**WHAT YOU NEED TO DO:**
Scan the material below for "blue", then return each line that contains it.
....
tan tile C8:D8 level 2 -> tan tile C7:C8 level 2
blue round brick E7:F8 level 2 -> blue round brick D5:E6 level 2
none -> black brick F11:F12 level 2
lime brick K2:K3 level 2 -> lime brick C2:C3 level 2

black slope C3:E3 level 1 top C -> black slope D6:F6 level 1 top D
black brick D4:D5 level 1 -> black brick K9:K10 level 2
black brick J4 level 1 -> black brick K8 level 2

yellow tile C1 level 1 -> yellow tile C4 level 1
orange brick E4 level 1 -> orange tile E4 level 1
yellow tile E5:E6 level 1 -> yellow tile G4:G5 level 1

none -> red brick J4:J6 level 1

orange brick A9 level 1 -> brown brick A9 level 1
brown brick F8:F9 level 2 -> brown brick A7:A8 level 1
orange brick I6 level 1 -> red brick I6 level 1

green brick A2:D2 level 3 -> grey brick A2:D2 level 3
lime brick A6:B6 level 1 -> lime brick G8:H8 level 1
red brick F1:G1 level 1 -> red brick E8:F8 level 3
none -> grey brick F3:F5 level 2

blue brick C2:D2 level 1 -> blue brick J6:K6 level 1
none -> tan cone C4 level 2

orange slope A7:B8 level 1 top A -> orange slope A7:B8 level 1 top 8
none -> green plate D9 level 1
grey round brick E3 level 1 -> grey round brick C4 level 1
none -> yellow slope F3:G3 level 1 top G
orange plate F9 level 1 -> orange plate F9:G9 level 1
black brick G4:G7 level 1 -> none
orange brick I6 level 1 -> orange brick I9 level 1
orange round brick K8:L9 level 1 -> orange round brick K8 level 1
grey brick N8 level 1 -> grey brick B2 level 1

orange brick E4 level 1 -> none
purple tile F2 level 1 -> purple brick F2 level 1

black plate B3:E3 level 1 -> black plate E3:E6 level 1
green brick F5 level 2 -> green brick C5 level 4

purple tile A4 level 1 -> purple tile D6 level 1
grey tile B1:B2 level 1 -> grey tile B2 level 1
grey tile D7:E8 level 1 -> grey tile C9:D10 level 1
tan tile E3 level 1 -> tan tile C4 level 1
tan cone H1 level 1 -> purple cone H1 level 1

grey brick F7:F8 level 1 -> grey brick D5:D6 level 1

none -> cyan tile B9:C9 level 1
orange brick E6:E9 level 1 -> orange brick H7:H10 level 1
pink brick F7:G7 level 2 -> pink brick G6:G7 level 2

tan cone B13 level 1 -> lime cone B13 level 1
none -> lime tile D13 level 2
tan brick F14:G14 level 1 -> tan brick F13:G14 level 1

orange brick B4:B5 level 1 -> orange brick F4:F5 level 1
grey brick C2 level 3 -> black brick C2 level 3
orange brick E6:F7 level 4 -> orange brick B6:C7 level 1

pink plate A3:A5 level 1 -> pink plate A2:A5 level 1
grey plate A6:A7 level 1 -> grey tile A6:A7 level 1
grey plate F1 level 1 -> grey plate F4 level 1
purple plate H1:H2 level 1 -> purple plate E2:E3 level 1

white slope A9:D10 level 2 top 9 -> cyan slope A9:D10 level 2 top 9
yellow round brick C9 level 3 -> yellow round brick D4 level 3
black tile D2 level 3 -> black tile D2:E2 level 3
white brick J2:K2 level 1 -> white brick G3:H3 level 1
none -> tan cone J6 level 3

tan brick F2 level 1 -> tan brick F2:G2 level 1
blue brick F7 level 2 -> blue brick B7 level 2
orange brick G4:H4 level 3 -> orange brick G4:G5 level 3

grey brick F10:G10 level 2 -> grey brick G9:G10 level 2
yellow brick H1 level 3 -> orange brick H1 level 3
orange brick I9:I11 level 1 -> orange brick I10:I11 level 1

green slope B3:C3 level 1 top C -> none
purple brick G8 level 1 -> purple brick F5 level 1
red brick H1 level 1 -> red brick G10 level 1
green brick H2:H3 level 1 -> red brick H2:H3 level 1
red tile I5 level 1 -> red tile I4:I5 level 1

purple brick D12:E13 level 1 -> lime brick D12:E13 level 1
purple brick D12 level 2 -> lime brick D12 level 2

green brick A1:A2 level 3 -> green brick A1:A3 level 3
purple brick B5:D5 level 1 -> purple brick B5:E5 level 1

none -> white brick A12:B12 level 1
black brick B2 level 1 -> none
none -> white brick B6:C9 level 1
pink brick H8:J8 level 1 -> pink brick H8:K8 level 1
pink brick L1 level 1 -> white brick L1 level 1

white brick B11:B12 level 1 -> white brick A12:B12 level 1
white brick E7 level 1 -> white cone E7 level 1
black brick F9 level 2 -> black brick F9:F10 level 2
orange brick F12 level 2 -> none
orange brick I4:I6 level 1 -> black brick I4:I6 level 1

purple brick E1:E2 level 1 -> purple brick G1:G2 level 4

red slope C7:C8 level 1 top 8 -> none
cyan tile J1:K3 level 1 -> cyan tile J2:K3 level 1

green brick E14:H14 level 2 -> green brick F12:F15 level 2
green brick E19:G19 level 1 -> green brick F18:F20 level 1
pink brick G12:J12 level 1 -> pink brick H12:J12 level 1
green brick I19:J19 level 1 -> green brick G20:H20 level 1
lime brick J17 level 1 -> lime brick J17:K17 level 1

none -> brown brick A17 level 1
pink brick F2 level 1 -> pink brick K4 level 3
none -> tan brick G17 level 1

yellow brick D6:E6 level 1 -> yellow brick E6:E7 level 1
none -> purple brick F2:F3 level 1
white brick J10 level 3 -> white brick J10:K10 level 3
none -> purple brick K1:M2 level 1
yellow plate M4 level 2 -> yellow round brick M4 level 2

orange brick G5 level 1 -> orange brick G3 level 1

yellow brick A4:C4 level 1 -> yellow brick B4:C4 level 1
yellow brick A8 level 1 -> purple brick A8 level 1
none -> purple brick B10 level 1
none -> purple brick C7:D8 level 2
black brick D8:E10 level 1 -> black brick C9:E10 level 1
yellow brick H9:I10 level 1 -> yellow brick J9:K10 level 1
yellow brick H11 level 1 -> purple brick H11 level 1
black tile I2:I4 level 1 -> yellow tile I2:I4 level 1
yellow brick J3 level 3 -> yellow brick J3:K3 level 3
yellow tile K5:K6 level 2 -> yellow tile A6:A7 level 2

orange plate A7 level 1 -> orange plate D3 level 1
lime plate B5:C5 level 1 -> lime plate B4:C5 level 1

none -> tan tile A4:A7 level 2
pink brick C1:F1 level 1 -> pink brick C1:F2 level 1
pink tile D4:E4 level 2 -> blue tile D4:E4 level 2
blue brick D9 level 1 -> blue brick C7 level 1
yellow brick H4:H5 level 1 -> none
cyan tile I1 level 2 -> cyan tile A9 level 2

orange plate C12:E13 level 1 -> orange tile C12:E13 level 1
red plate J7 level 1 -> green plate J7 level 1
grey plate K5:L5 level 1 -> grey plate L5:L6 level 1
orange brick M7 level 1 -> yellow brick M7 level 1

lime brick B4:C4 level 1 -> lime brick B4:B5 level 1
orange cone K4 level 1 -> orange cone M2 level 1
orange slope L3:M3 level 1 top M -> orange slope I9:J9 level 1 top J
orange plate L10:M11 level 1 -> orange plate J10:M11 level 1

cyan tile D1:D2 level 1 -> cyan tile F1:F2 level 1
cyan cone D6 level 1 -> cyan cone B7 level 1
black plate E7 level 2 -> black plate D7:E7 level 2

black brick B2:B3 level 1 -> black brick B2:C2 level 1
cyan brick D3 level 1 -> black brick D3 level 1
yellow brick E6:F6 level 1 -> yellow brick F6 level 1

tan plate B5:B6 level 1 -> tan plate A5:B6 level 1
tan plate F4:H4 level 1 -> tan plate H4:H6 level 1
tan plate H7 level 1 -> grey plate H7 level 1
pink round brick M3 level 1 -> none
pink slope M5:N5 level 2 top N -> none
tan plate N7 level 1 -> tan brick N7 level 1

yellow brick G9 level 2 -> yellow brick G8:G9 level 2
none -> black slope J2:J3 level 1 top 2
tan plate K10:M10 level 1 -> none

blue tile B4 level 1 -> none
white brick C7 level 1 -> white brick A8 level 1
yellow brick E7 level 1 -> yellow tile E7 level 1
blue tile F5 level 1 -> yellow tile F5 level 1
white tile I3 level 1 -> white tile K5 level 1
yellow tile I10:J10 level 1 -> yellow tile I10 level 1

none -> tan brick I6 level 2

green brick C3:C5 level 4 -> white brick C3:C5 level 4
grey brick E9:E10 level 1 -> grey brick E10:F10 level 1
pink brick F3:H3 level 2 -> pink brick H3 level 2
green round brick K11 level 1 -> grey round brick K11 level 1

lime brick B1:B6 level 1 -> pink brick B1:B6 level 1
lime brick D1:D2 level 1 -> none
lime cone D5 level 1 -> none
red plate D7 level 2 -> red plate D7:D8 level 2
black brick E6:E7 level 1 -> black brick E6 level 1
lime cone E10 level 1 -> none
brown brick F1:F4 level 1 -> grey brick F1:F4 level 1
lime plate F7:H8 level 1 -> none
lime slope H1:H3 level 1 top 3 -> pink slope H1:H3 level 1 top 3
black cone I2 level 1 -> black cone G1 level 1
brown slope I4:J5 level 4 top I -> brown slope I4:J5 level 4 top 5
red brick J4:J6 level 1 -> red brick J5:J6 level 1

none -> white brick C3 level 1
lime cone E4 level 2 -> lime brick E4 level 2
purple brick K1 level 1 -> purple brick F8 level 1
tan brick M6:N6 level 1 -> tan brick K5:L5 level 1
....
**THE COMPLETED TASK:**
blue round brick E7:F8 level 2 -> blue round brick D5:E6 level 2
blue brick C2:D2 level 1 -> blue brick J6:K6 level 1
blue brick F7 level 2 -> blue brick B7 level 2
pink tile D4:E4 level 2 -> blue tile D4:E4 level 2
blue brick D9 level 1 -> blue brick C7 level 1
blue tile B4 level 1 -> none
blue tile F5 level 1 -> yellow tile F5 level 1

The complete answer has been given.